[[ TASK INPUTS open ]]

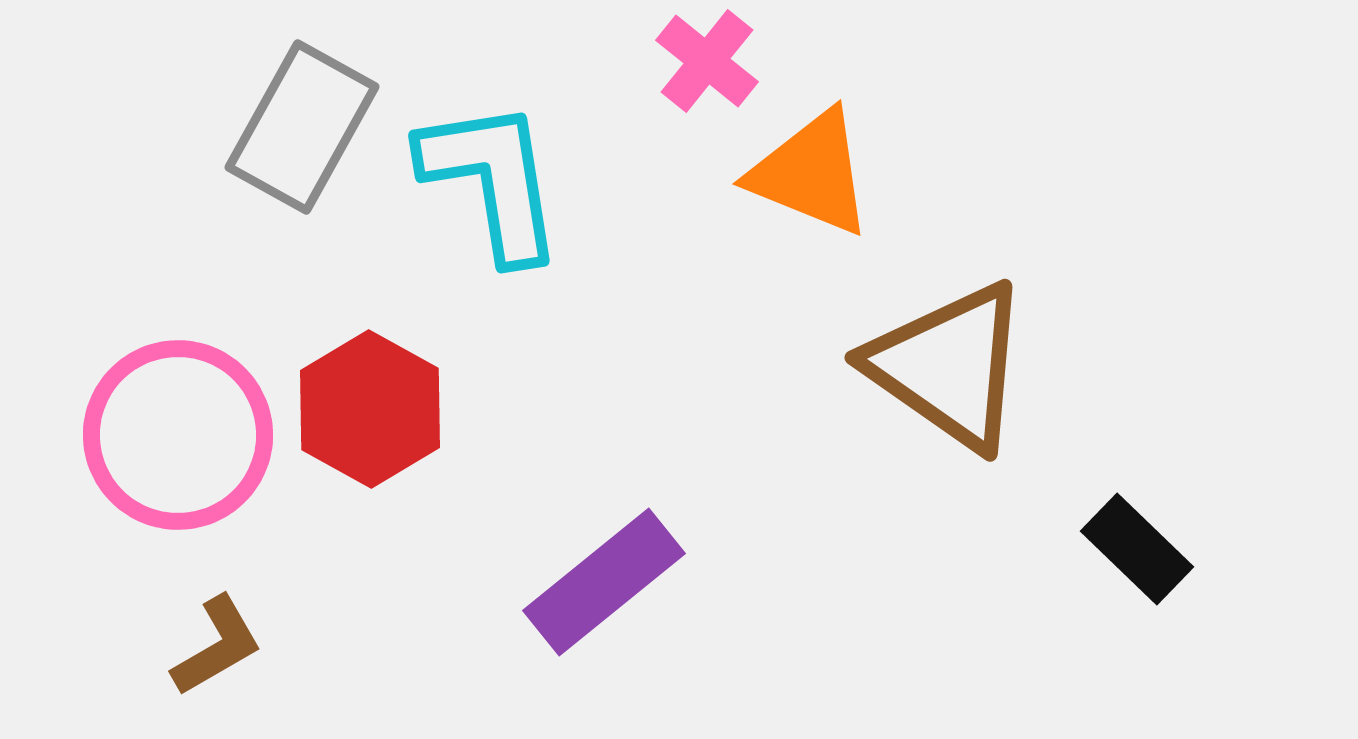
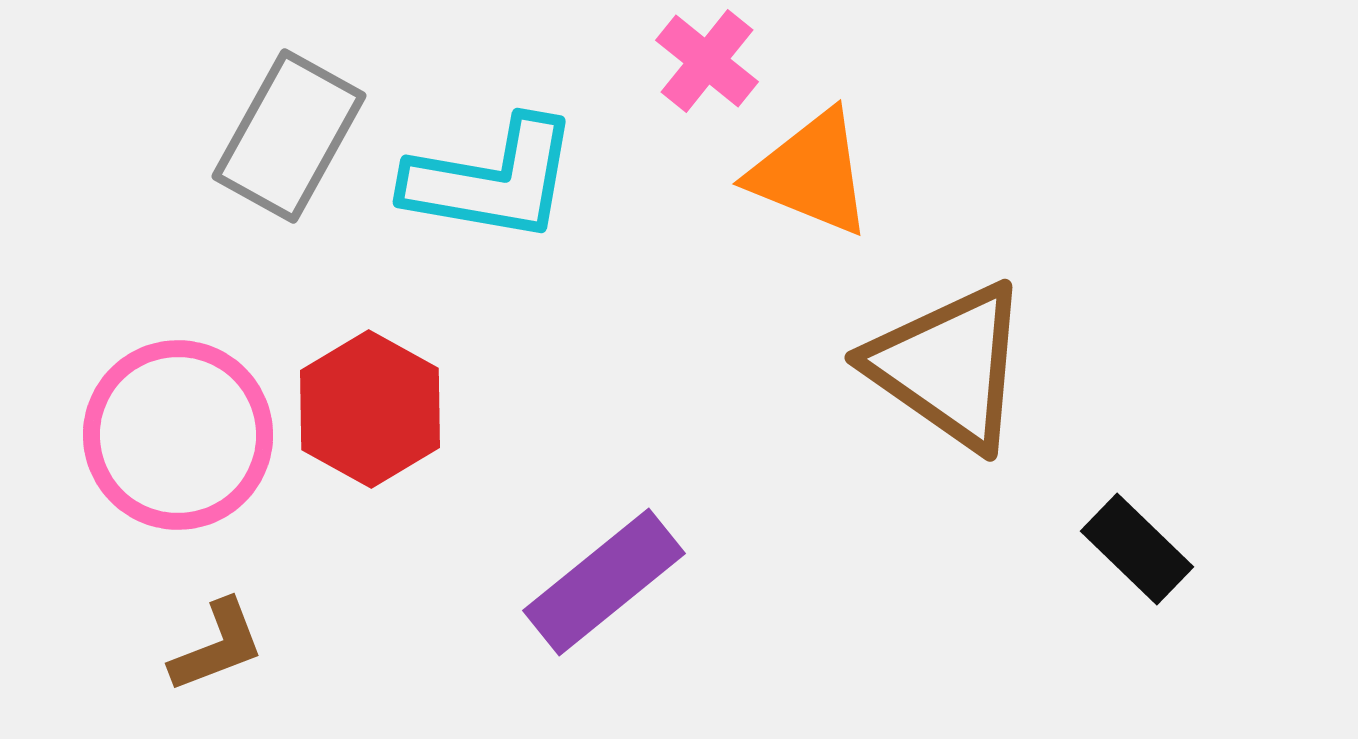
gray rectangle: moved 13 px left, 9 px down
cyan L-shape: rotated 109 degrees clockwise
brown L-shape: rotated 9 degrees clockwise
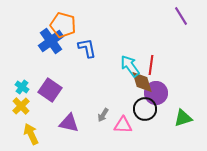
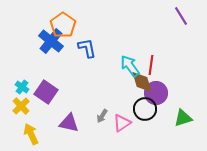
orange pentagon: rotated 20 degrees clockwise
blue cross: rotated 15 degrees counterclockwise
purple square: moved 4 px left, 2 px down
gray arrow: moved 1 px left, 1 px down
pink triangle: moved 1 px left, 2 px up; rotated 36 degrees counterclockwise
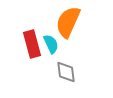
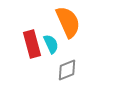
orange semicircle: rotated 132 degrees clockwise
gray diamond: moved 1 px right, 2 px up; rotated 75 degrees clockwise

[[ TASK INPUTS closed ]]

:: PROMPT ::
Would you write out each entry word for word and omit the images?

:: TASK RESULT ::
gray rectangle: moved 13 px left, 9 px down
cyan L-shape: rotated 109 degrees clockwise
brown L-shape: rotated 9 degrees clockwise
orange pentagon: rotated 20 degrees clockwise
blue cross: rotated 15 degrees counterclockwise
purple square: moved 4 px left, 2 px down
gray arrow: moved 1 px left, 1 px down
pink triangle: moved 1 px left, 2 px up; rotated 36 degrees counterclockwise
orange semicircle: rotated 132 degrees clockwise
gray diamond: moved 1 px right, 2 px up; rotated 75 degrees clockwise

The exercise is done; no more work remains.